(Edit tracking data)
************
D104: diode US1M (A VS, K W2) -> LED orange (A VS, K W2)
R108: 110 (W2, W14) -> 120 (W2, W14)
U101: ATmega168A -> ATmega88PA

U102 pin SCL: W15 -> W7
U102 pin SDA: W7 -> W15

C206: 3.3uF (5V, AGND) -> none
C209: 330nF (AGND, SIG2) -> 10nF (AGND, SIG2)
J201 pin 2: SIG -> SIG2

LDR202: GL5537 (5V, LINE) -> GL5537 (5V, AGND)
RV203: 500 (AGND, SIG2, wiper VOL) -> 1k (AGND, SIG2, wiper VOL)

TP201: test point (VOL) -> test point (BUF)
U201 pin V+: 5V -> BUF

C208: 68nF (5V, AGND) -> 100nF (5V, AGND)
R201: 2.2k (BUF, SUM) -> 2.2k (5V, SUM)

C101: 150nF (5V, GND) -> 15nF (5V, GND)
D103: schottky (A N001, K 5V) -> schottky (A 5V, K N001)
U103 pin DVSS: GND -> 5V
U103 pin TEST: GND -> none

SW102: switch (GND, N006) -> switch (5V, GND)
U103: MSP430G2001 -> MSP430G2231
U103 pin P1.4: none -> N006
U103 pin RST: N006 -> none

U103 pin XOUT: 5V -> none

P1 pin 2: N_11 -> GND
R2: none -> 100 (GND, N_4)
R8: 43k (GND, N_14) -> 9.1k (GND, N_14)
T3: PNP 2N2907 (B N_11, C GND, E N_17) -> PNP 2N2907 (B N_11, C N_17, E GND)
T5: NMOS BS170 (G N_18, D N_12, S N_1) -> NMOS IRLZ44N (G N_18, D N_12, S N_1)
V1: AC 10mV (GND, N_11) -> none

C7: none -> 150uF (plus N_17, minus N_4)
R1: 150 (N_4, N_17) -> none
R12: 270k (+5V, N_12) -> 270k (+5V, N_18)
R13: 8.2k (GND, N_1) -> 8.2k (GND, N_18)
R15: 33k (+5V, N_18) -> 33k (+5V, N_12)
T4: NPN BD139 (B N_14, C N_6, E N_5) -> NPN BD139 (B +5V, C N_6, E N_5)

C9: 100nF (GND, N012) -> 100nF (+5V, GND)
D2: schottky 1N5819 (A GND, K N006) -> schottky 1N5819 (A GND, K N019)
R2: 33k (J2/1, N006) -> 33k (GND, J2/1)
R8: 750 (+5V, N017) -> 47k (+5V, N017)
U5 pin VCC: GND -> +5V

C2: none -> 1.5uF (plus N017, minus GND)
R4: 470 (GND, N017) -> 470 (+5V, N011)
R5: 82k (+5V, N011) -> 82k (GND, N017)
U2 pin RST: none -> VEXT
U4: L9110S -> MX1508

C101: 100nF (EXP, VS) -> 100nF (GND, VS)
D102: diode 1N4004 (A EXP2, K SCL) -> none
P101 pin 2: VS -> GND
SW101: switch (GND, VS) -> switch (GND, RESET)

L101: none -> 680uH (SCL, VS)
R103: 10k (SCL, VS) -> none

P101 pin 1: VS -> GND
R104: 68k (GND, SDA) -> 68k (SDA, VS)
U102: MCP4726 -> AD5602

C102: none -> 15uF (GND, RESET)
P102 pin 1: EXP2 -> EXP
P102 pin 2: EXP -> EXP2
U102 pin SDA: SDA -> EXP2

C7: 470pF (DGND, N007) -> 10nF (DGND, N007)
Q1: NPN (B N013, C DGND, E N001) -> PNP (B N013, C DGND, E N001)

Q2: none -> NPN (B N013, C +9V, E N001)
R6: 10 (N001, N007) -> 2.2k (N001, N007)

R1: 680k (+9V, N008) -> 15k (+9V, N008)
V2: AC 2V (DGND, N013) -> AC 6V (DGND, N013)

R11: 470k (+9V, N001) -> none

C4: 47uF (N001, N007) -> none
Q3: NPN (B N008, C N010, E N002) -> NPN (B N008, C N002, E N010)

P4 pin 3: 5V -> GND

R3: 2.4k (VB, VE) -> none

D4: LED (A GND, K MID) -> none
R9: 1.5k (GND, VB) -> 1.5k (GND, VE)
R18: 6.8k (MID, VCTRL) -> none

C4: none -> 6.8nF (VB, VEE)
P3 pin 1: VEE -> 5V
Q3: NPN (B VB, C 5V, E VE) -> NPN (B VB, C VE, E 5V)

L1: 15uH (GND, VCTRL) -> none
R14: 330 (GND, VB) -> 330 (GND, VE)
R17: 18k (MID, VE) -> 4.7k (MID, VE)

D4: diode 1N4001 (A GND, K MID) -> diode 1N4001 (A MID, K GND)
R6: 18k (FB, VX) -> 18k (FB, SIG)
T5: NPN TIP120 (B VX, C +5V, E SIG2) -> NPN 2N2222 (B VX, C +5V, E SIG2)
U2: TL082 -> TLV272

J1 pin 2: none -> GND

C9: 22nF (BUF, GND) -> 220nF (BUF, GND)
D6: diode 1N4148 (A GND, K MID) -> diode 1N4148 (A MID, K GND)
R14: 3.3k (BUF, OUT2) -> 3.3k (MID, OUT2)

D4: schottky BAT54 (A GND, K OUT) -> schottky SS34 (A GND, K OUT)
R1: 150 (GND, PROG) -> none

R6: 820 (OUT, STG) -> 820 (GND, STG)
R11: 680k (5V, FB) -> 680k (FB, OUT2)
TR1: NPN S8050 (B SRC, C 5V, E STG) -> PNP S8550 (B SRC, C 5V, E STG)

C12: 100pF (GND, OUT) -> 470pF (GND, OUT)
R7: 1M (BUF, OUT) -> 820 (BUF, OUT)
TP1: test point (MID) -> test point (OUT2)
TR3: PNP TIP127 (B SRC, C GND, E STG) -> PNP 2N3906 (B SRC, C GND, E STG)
************
• **What the exercise asks**:
Exactly reproduce the lines of the entries above, from the one containing "P101 pin 1: VS -> GND" to the very last, and no others.

• **Answer to the exercise**:
P101 pin 1: VS -> GND
R104: 68k (GND, SDA) -> 68k (SDA, VS)
U102: MCP4726 -> AD5602

C102: none -> 15uF (GND, RESET)
P102 pin 1: EXP2 -> EXP
P102 pin 2: EXP -> EXP2
U102 pin SDA: SDA -> EXP2

C7: 470pF (DGND, N007) -> 10nF (DGND, N007)
Q1: NPN (B N013, C DGND, E N001) -> PNP (B N013, C DGND, E N001)

Q2: none -> NPN (B N013, C +9V, E N001)
R6: 10 (N001, N007) -> 2.2k (N001, N007)

R1: 680k (+9V, N008) -> 15k (+9V, N008)
V2: AC 2V (DGND, N013) -> AC 6V (DGND, N013)

R11: 470k (+9V, N001) -> none

C4: 47uF (N001, N007) -> none
Q3: NPN (B N008, C N010, E N002) -> NPN (B N008, C N002, E N010)

P4 pin 3: 5V -> GND

R3: 2.4k (VB, VE) -> none

D4: LED (A GND, K MID) -> none
R9: 1.5k (GND, VB) -> 1.5k (GND, VE)
R18: 6.8k (MID, VCTRL) -> none

C4: none -> 6.8nF (VB, VEE)
P3 pin 1: VEE -> 5V
Q3: NPN (B VB, C 5V, E VE) -> NPN (B VB, C VE, E 5V)

L1: 15uH (GND, VCTRL) -> none
R14: 330 (GND, VB) -> 330 (GND, VE)
R17: 18k (MID, VE) -> 4.7k (MID, VE)

D4: diode 1N4001 (A GND, K MID) -> diode 1N4001 (A MID, K GND)
R6: 18k (FB, VX) -> 18k (FB, SIG)
T5: NPN TIP120 (B VX, C +5V, E SIG2) -> NPN 2N2222 (B VX, C +5V, E SIG2)
U2: TL082 -> TLV272

J1 pin 2: none -> GND

C9: 22nF (BUF, GND) -> 220nF (BUF, GND)
D6: diode 1N4148 (A GND, K MID) -> diode 1N4148 (A MID, K GND)
R14: 3.3k (BUF, OUT2) -> 3.3k (MID, OUT2)

D4: schottky BAT54 (A GND, K OUT) -> schottky SS34 (A GND, K OUT)
R1: 150 (GND, PROG) -> none

R6: 820 (OUT, STG) -> 820 (GND, STG)
R11: 680k (5V, FB) -> 680k (FB, OUT2)
TR1: NPN S8050 (B SRC, C 5V, E STG) -> PNP S8550 (B SRC, C 5V, E STG)

C12: 100pF (GND, OUT) -> 470pF (GND, OUT)
R7: 1M (BUF, OUT) -> 820 (BUF, OUT)
TP1: test point (MID) -> test point (OUT2)
TR3: PNP TIP127 (B SRC, C GND, E STG) -> PNP 2N3906 (B SRC, C GND, E STG)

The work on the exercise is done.